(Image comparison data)
_____
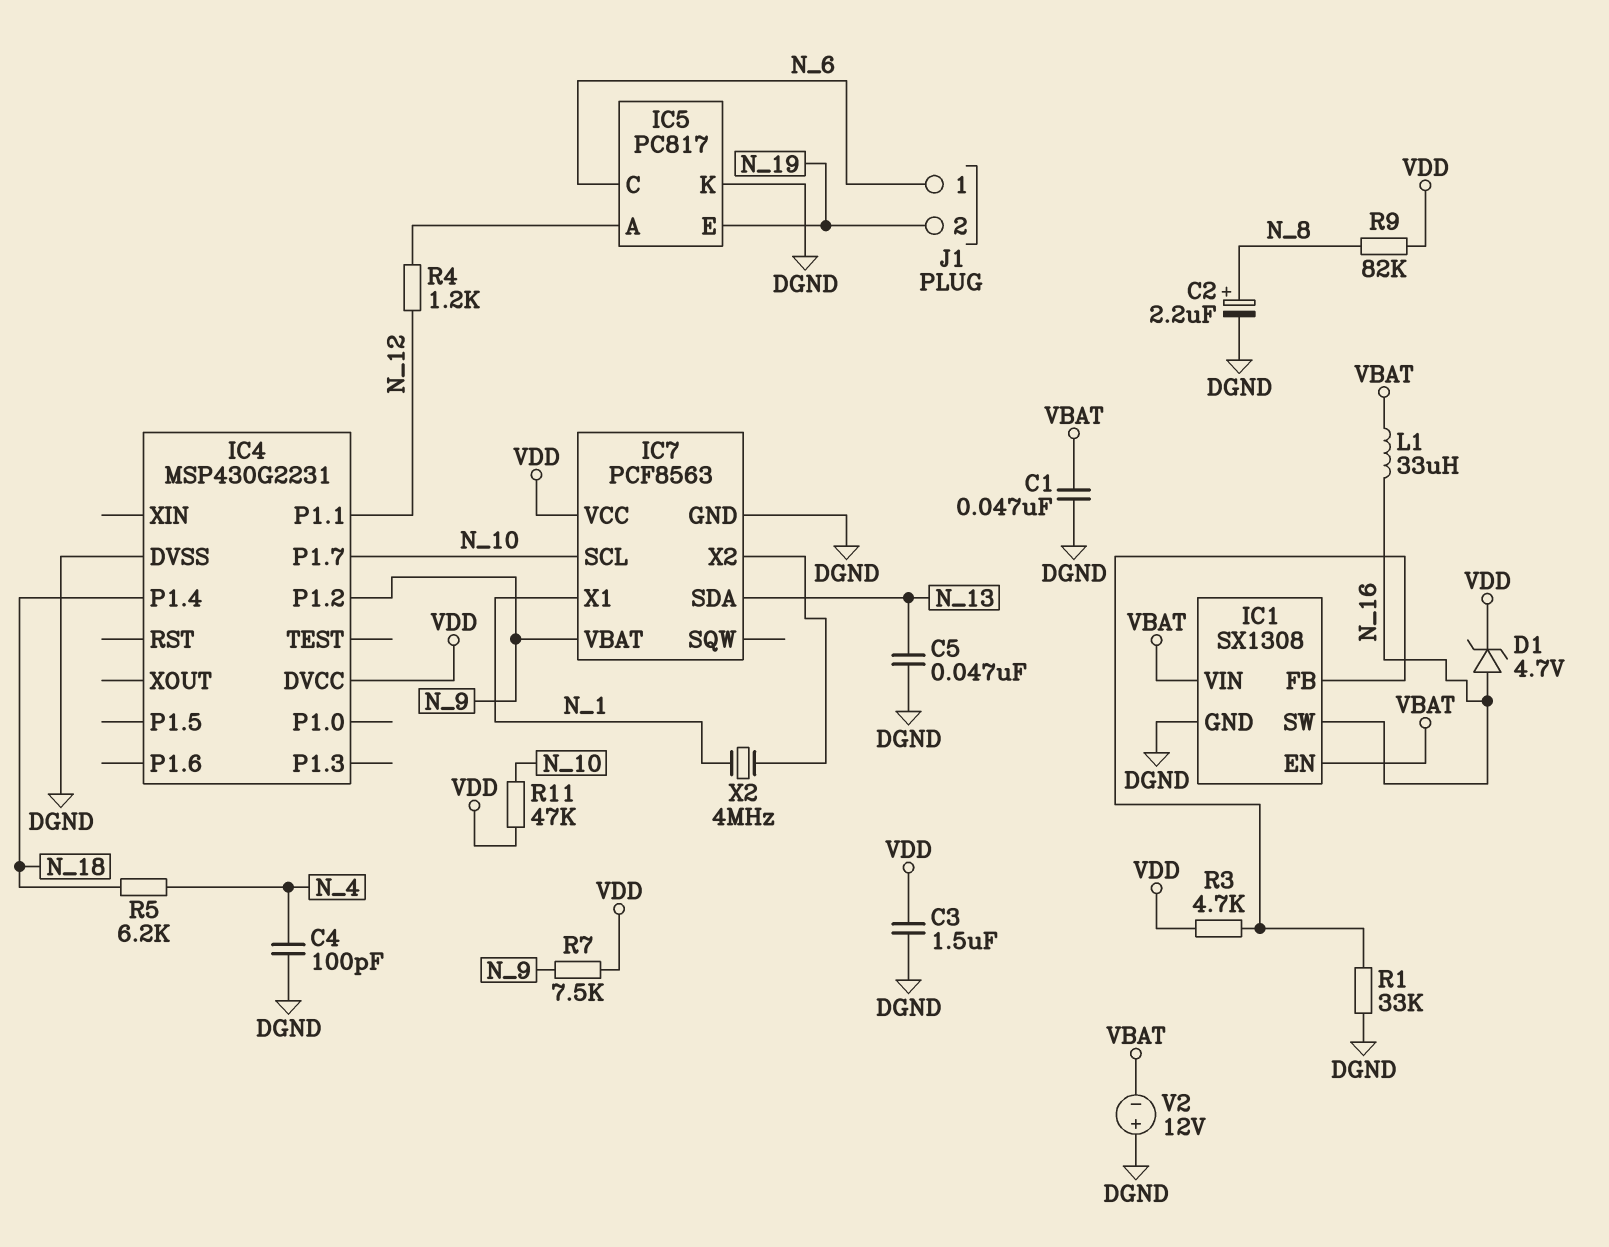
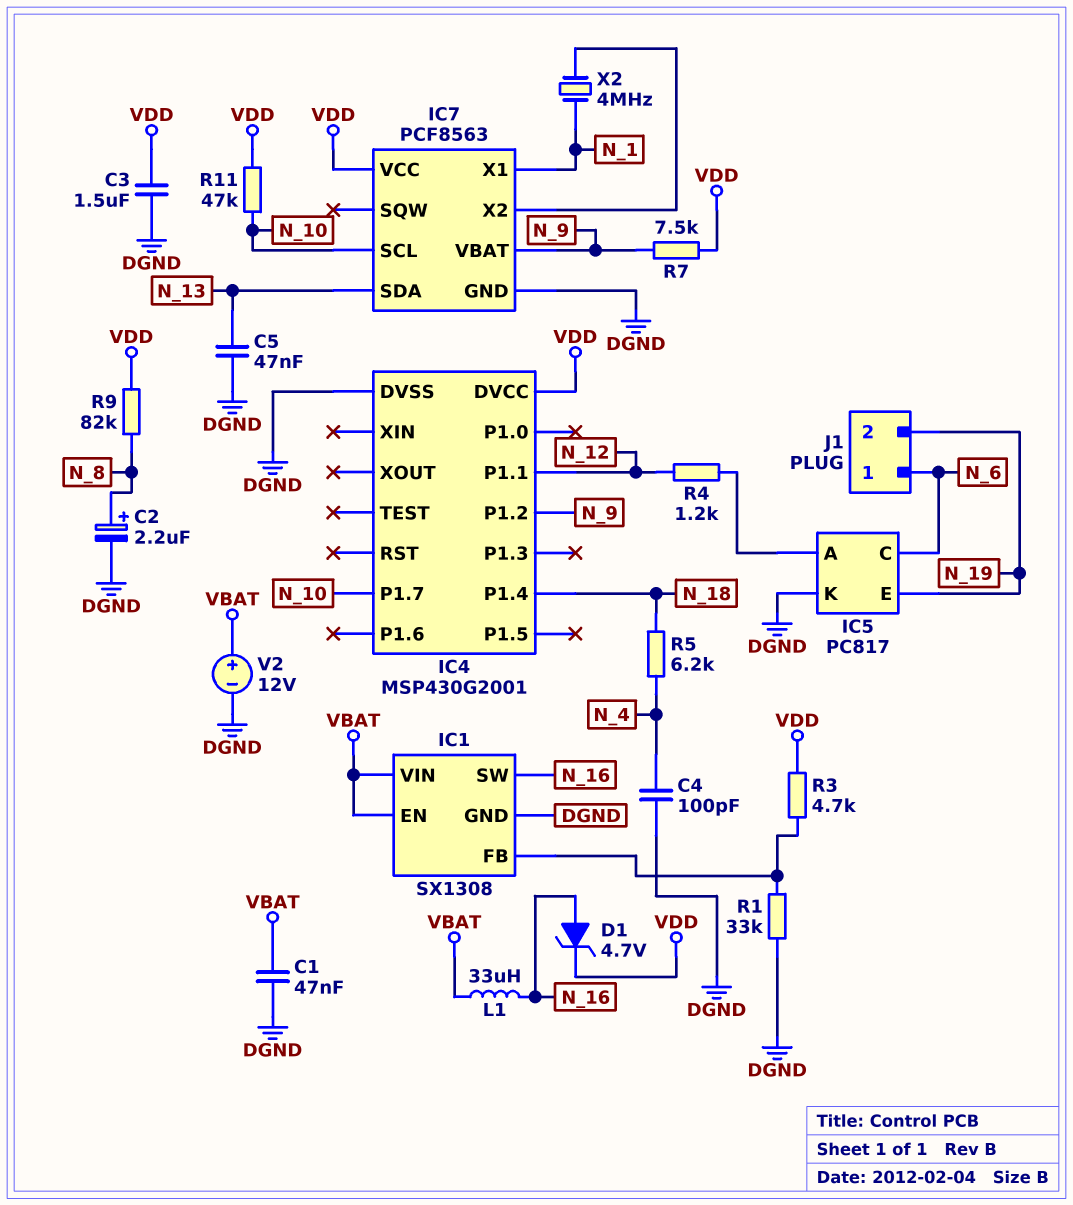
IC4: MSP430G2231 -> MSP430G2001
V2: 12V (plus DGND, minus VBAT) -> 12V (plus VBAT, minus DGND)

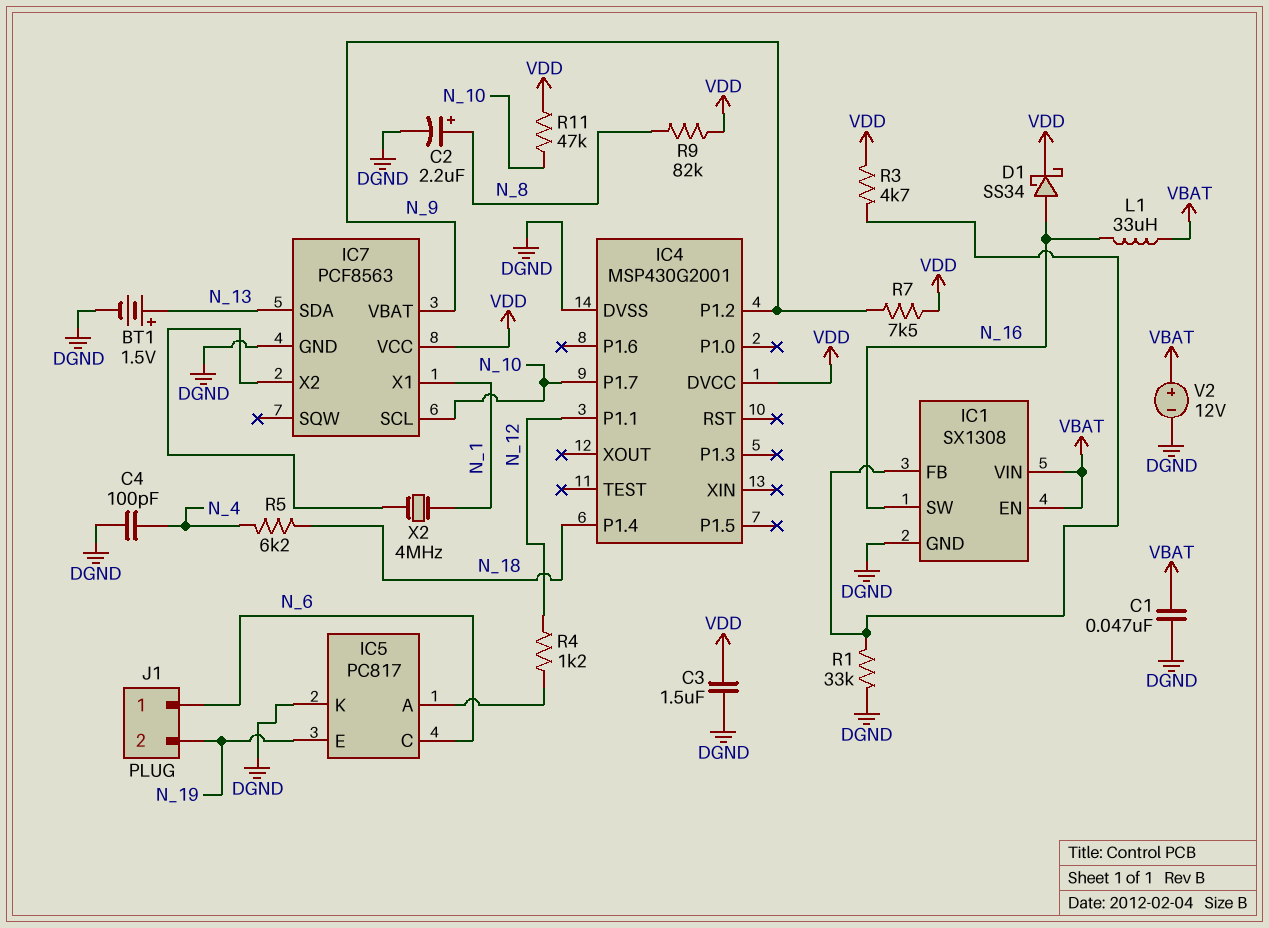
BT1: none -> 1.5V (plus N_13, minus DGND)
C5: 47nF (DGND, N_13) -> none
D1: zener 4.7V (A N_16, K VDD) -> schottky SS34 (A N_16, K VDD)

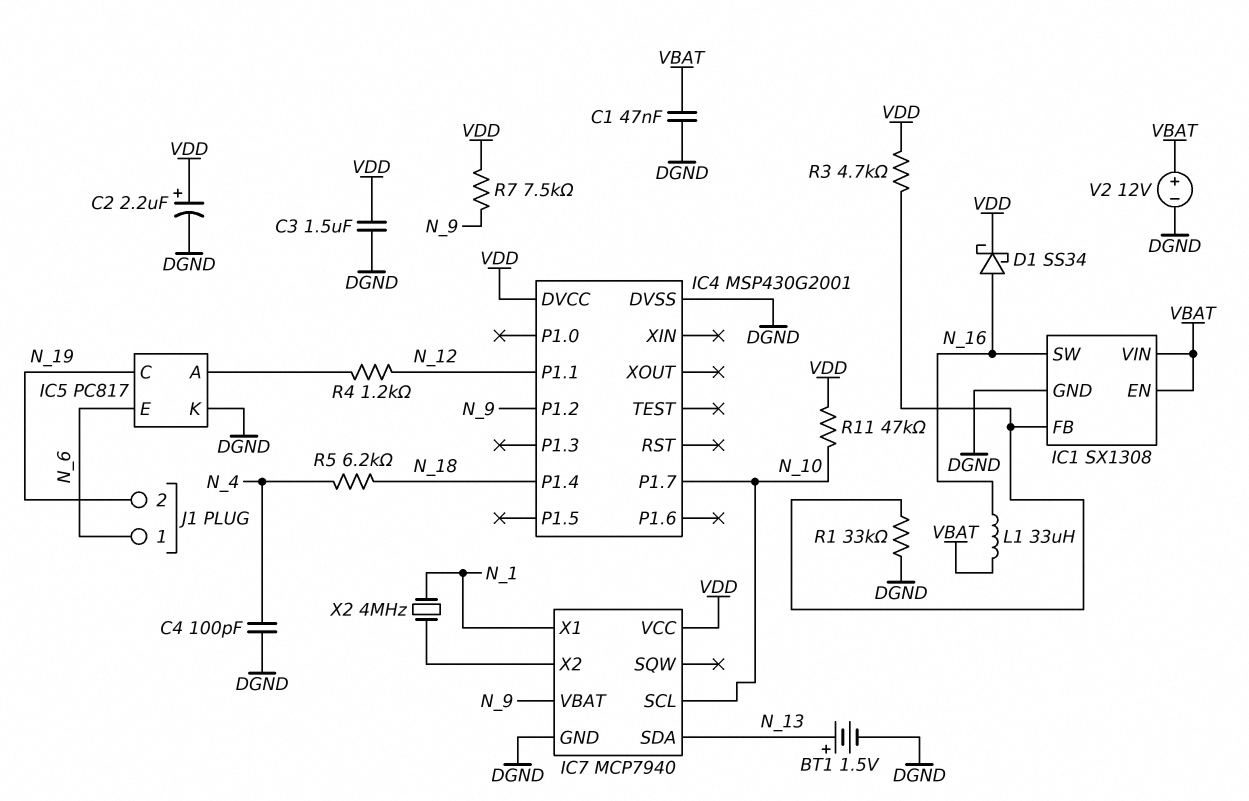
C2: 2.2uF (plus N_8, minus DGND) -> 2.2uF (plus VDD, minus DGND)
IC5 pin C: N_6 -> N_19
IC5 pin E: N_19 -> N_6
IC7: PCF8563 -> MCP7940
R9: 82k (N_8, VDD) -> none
_____
Which lines of the records above hold the word "plus"? Copy each one out.

V2: 12V (plus DGND, minus VBAT) -> 12V (plus VBAT, minus DGND)
BT1: none -> 1.5V (plus N_13, minus DGND)
C2: 2.2uF (plus N_8, minus DGND) -> 2.2uF (plus VDD, minus DGND)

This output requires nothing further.